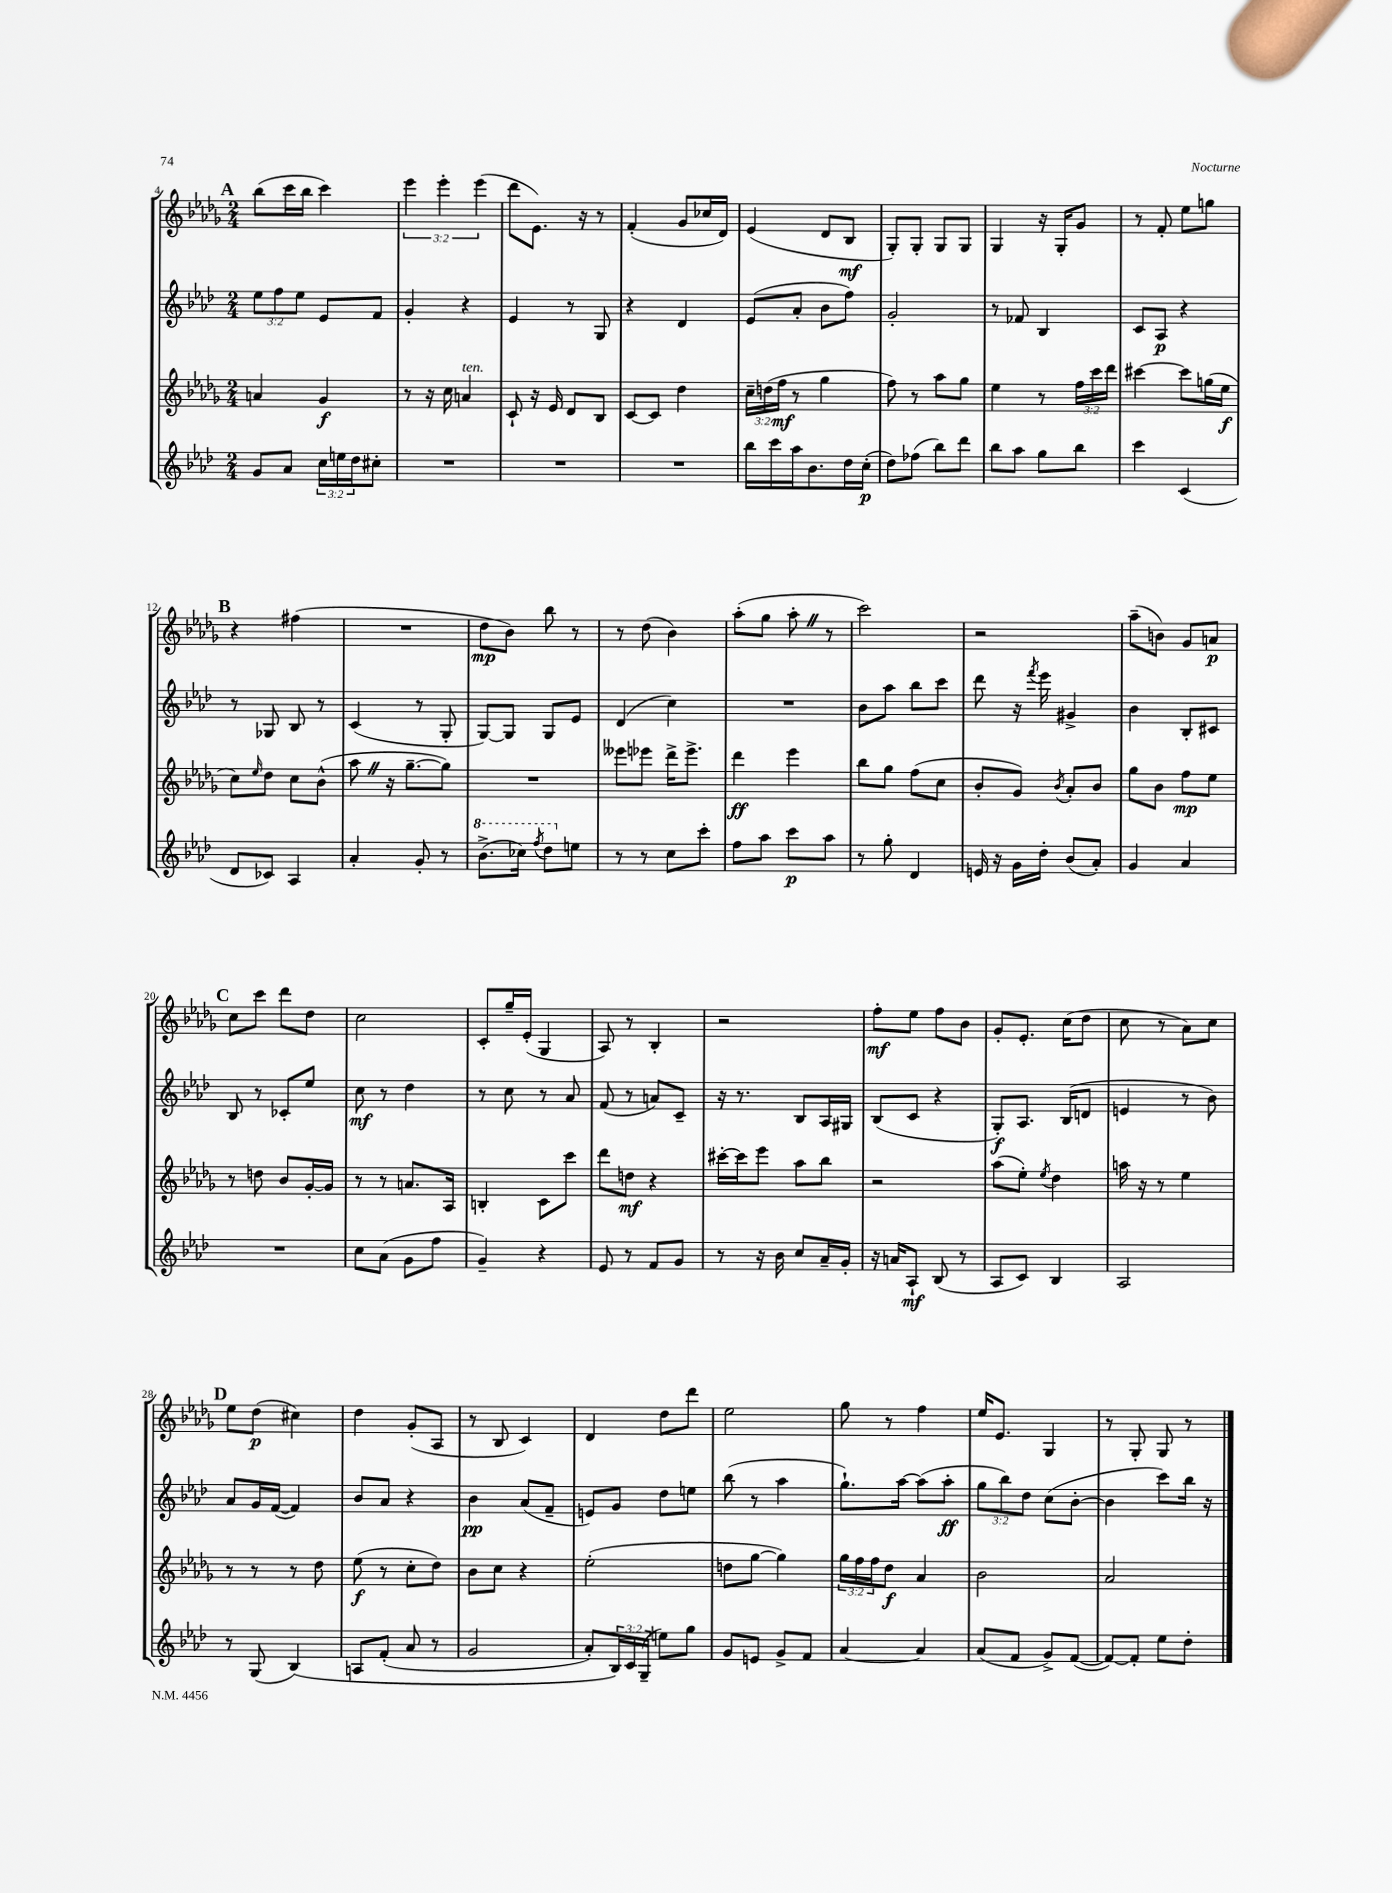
<<
\new StaffGroup <<
\new Staff = "s0" {
    \clef treble \key des \major \numericTimeSignature \time 2/4 \override Staff.TupletNumber.text = #tuplet-number::calc-fraction-text
    \mark \markup { \bold "A" } bes''8( c'''16 bes''16 c'''4) |
    \tuplet 3/2 { ees'''4 ees'''4-. ees'''4( } |
    des'''8 ees'8.) r16 r8 |
    f'4-.( ges'8 ces''16 des'16) |
    ees'4( des'8 bes8\mf |
    ges8-.) ges8-. ges8 ges8 |
    ges4 r16 ges16-. ges'8 |
    r8 f'8-. ees''8 g''8 |
    \mark \markup { \bold "B" } r4 fis''4( |
    R2 |
    des''8\mp bes'8) bes''8 r8 |
    r8 des''8( bes'4) |
    aes''8-.( ges''8 aes''8-. \once \override BreathingSign.text = \markup { \musicglyph "scripts.caesura.straight" } \breathe r8 |
    c'''2) |
    r2 |
    aes''8--( b'8) ges'8 a'8\p |
    \mark \markup { \bold "C" } c''8 c'''8 des'''8 des''8 |
    c''2 |
    c'8-. ges''16-- ees'16-.( ges4 |
    aes8) r8 bes4-. |
    r2 |
    f''8-.\mf ees''8 f''8 bes'8 |
    ges'8-. ees'8.-. c''16( des''8 |
    c''8 r8 aes'8) c''8 |
    \mark \markup { \bold "D" } ees''8 des''8\p( cis''4) |
    des''4 ges'8-.( aes8 |
    r8 bes8 c'4) |
    des'4 des''8 des'''8 |
    ees''2 |
    ges''8 r8 f''4 |
    ees''16 ees'8. ges4 |
    r8 ges8-. ges8 r8 \bar "|." |
}
\new Staff = "s1" {
    \clef treble \key aes \major \numericTimeSignature \time 2/4 \override Staff.TupletNumber.text = #tuplet-number::calc-fraction-text
    \mark \markup { \bold "A" } \tuplet 3/2 { ees''8 f''8 ees''8 } ees'8 f'8 |
    g'4-. r4 |
    ees'4 r8 g8 |
    r4 des'4 |
    ees'8( aes'8-. bes'8 f''8) |
    g'2-. |
    r8 fes'8 bes4 |
    c'8 aes8\p r4 |
    \mark \markup { \bold "B" } r8 ges8 bes8 r8 |
    c'4( r8 g8-. |
    g8~) g8 g8 ees'8 |
    des'4( c''4) |
    R2 |
    bes'8 aes''8 bes''8 c'''8 |
    des'''8 r16 \acciaccatura { f'''8 } ees'''16 gis'4-> |
    bes'4 bes8-. cis'8 |
    \mark \markup { \bold "C" } bes8 r8 ces'8-. ees''8 |
    c''8\mf r8 des''4 |
    r8 c''8 r8 aes'8 |
    f'8( r8 a'8) c'8-- |
    r16 r8. bes8 aes16 gis16 |
    bes8( c'8 r4 |
    g8-.\f) aes8. bes16( d'8 |
    e'4 r8 bes'8) |
    \mark \markup { \bold "D" } aes'8 g'16 f'16~( f'4) |
    bes'8 aes'8 r4 |
    bes'4\pp aes'8( f'8-- |
    e'8) g'8 des''8 e''8 |
    bes''8( r8 aes''4 |
    g''8.-!) aes''16~ aes''8( aes''8-.\ff |
    \tuplet 3/2 { g''8 bes''8) des''8 } c''8( bes'8~-. |
    bes'4 c'''8) bes''16 r16 \bar "|." |
}
\new Staff = "s2" {
    \clef treble \key des \major \numericTimeSignature \time 2/4 \override Staff.TupletNumber.text = #tuplet-number::calc-fraction-text
    \mark \markup { \bold "A" } a'4 ges'4\f |
    r8 r16 c''16 a'4^\markup { \italic "ten." } |
    c'8-! r16 ees'16 des'8 bes8 |
    c'8~ c'8 des''4 |
    \tuplet 3/2 { c''16-- d''16( f''16\mf } r8 ges''4 |
    f''8) r8 aes''8 ges''8 |
    ees''4 r8 \tuplet 3/2 { f''16 c'''16 des'''16 } |
    cis'''4~ cis'''8 g''16( ees''16\f |
    \mark \markup { \bold "B" } c''8) \grace { ees''16 } des''8 c''8 bes'8-^( |
    aes''8 \once \override BreathingSign.text = \markup { \musicglyph "scripts.caesura.straight" } \breathe r16 ges''8.~-- ges''8) |
    R2 |
    eeses'''8 ees'''8 des'''16-> ees'''8.-> |
    des'''4\ff ees'''4 |
    bes''8 ges''8 f''8( c''8 |
    bes'8-. ges'8) \acciaccatura { bes'8 } aes'8-. bes'8 |
    ges''8 bes'8 f''8\mp ees''8 |
    \mark \markup { \bold "C" } r8 d''8 bes'8 ges'16~-. ges'16 |
    r8 r8 a'8. aes16 |
    b4-. c'8 c'''8 |
    des'''8 d''8\mf r4 |
    cis'''16~-. cis'''16 ees'''8 aes''8 bes''8 |
    r2 |
    aes''8( ees''8-.) \acciaccatura { ees''8 } des''4 |
    a''16 r16 r8 ees''4 |
    \mark \markup { \bold "D" } r8 r8 r8 des''8 |
    ees''8\f( r8 c''8-. des''8) |
    bes'8 c''8 r4 |
    ees''2-.( |
    d''8 ges''8~ ges''4) |
    \tuplet 3/2 { ges''16 f''16 f''16 } des''8\f aes'4 |
    bes'2 |
    aes'2 \bar "|." |
}
\new Staff = "s3" {
    \clef treble \key aes \major \numericTimeSignature \time 2/4 \override Staff.TupletNumber.text = #tuplet-number::calc-fraction-text
    \mark \markup { \bold "A" } g'8 aes'8 \tuplet 3/2 { c''16 e''16 des''16 } cis''8-. |
    R2 |
    R2 |
    R2 |
    bes''16 c'''16 aes''16 bes'8. des''16 c''16-.\p( |
    des''8) fes''8( bes''8) des'''8 |
    bes''8 aes''8 g''8 bes''8 |
    c'''4 c'4( |
    \mark \markup { \bold "B" } des'8 ces'8) aes4 |
    aes'4-. g'8-. r8 |
    \ottava #1 bes''8.->( ces'''16) \acciaccatura { f'''8 } des'''8 \ottava #0 e''8 |
    r8 r8 c''8 c'''8-. |
    f''8 aes''8 c'''8\p aes''8 |
    r8 g''8-. des'4 |
    e'16 r16 g'16 des''16-. bes'8( aes'8-.) |
    g'4 aes'4 |
    \mark \markup { \bold "C" } R2 |
    c''8 aes'8( g'8 f''8 |
    g'4--) r4 |
    ees'8 r8 f'8 g'8 |
    r8 r16 bes'16 c''8 aes'16-- g'16-. |
    r16 a'16 aes8-!\mf bes8( r8 |
    aes8 c'8) bes4 |
    aes2 |
    \mark \markup { \bold "D" } r8 g8( bes4)\( |
    a8 f'8-.( aes'8 r8 |
    g'2 |
    aes'8-.) \tuplet 3/2 { bes16\) c'16 g16--( } e''8) g''8 |
    g'8 e'8 g'8-> f'8 |
    aes'4~ aes'4 |
    aes'8( f'8 g'8->) f'8~( |
    f'8~) f'8-. ees''8 des''8-. \bar "|." |
}
>>
>>
\layout { \context { \Score currentBarNumber = #4 } }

· · · ·

> STATED GOAL: Rewrite the listing from its start through the line containing "r8 f'8-. ees''8 g''8 |", both ends included, replacing "treble" with "bass" and changing nothing else. Leave the pictures out.

> SOLVED PROBLEM:
<<
\new StaffGroup <<
\new Staff = "s0" {
    \clef bass \key des \major \numericTimeSignature \time 2/4 \override Staff.TupletNumber.text = #tuplet-number::calc-fraction-text
    \mark \markup { \bold "A" } bes''8( c'''16 bes''16 c'''4) |
    \tuplet 3/2 { ees'''4 ees'''4-. ees'''4( } |
    des'''8 ees'8.) r16 r8 |
    f'4-.( ges'8 ces''16 des'16) |
    ees'4( des'8 bes8\mf |
    ges8-.) ges8-. ges8 ges8 |
    ges4 r16 ges16-. ges'8 |
    r8 f'8-. ees''8 g''8 |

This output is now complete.